• **PROBLEM TO SOLVE**
Using the data below, reproduce exactly the lines from the line with "C1: 15uF (GND, VBAT) -> 15uF (N3, N15)" to the line with "V1: AC 6V (GND, N3)", both included; pictures must be dropped.

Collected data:
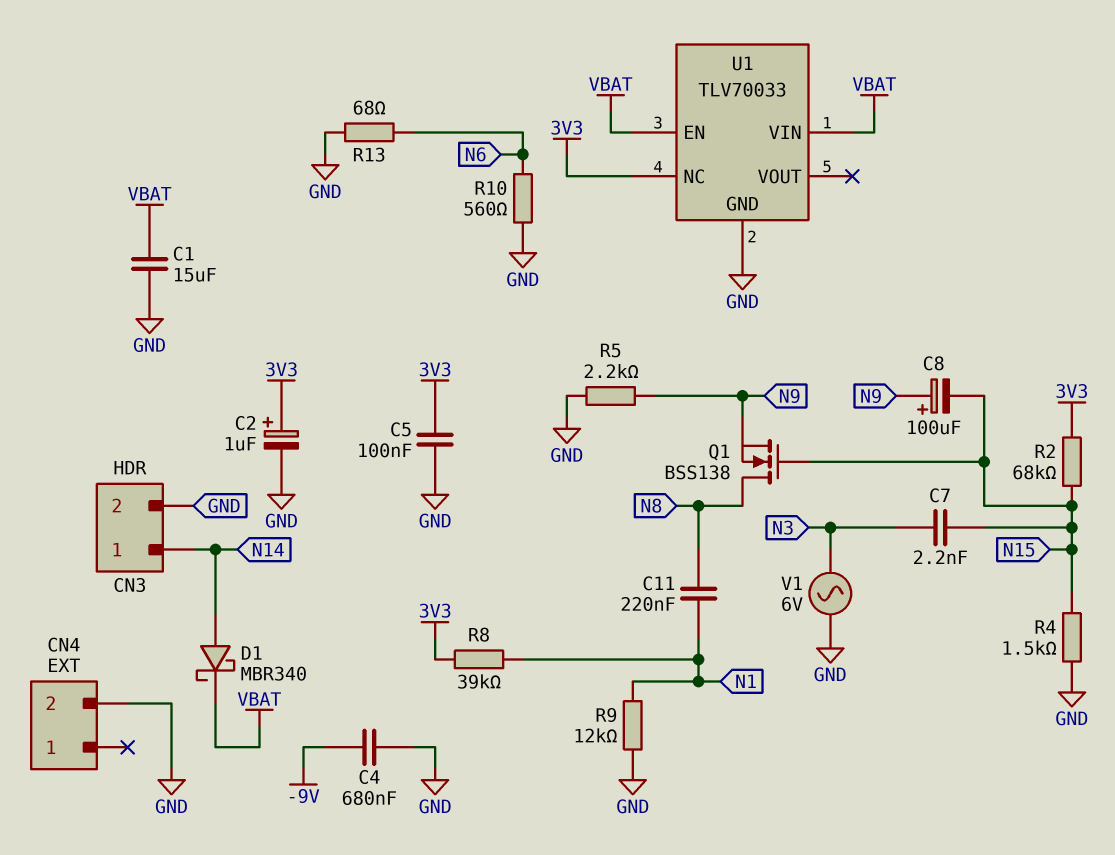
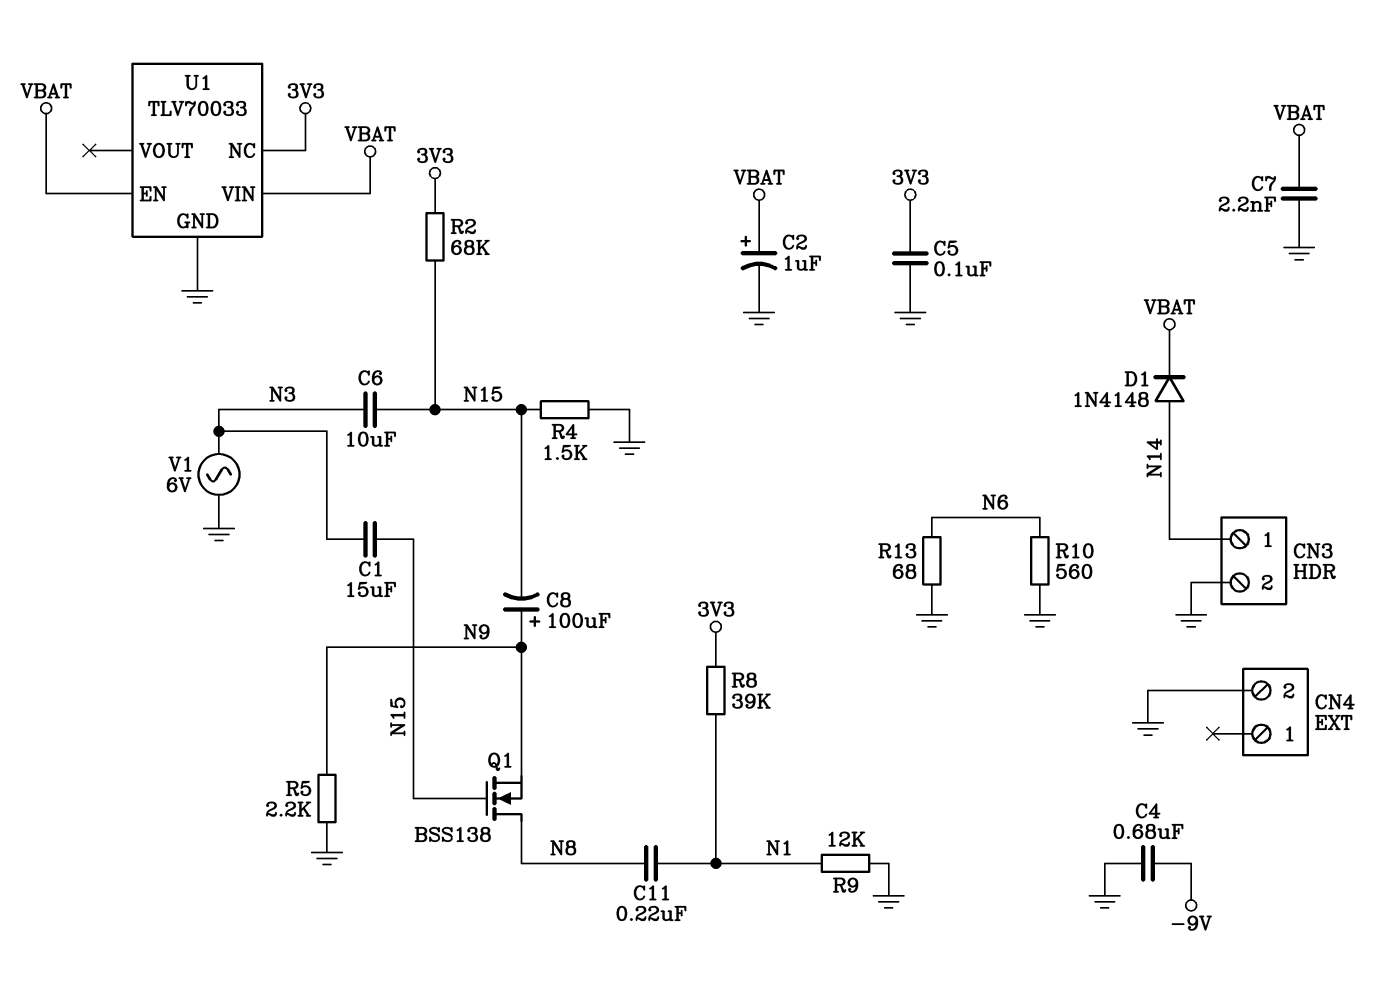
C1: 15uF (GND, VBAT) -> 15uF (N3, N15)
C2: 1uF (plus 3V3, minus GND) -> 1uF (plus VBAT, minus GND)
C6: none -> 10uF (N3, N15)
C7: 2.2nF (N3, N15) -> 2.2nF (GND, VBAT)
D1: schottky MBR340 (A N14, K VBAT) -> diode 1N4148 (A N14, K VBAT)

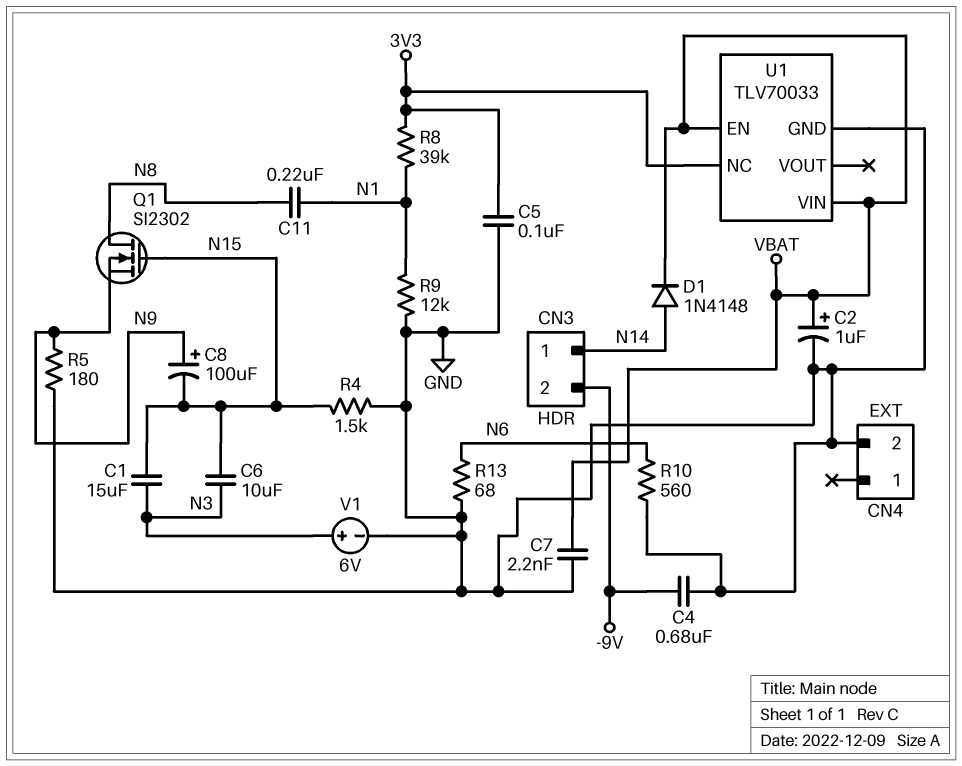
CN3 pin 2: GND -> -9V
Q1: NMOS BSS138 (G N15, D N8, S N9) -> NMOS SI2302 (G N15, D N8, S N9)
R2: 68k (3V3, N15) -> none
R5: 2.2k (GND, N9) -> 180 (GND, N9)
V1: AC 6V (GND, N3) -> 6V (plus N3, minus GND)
==
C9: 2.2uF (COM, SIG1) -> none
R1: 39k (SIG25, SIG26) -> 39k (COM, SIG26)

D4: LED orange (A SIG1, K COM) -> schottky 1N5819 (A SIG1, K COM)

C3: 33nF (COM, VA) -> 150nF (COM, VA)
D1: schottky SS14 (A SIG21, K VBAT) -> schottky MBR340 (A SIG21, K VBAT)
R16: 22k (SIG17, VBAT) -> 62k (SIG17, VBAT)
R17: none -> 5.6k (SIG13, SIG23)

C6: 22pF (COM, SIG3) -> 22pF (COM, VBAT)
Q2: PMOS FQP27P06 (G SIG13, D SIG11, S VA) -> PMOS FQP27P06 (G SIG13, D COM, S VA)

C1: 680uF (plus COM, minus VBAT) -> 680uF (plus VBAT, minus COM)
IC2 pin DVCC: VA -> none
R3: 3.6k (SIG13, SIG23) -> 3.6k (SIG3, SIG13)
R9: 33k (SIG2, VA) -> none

• **TASK OUTPUT**
C1: 15uF (GND, VBAT) -> 15uF (N3, N15)
C2: 1uF (plus 3V3, minus GND) -> 1uF (plus VBAT, minus GND)
C6: none -> 10uF (N3, N15)
C7: 2.2nF (N3, N15) -> 2.2nF (GND, VBAT)
D1: schottky MBR340 (A N14, K VBAT) -> diode 1N4148 (A N14, K VBAT)

CN3 pin 2: GND -> -9V
Q1: NMOS BSS138 (G N15, D N8, S N9) -> NMOS SI2302 (G N15, D N8, S N9)
R2: 68k (3V3, N15) -> none
R5: 2.2k (GND, N9) -> 180 (GND, N9)
V1: AC 6V (GND, N3) -> 6V (plus N3, minus GND)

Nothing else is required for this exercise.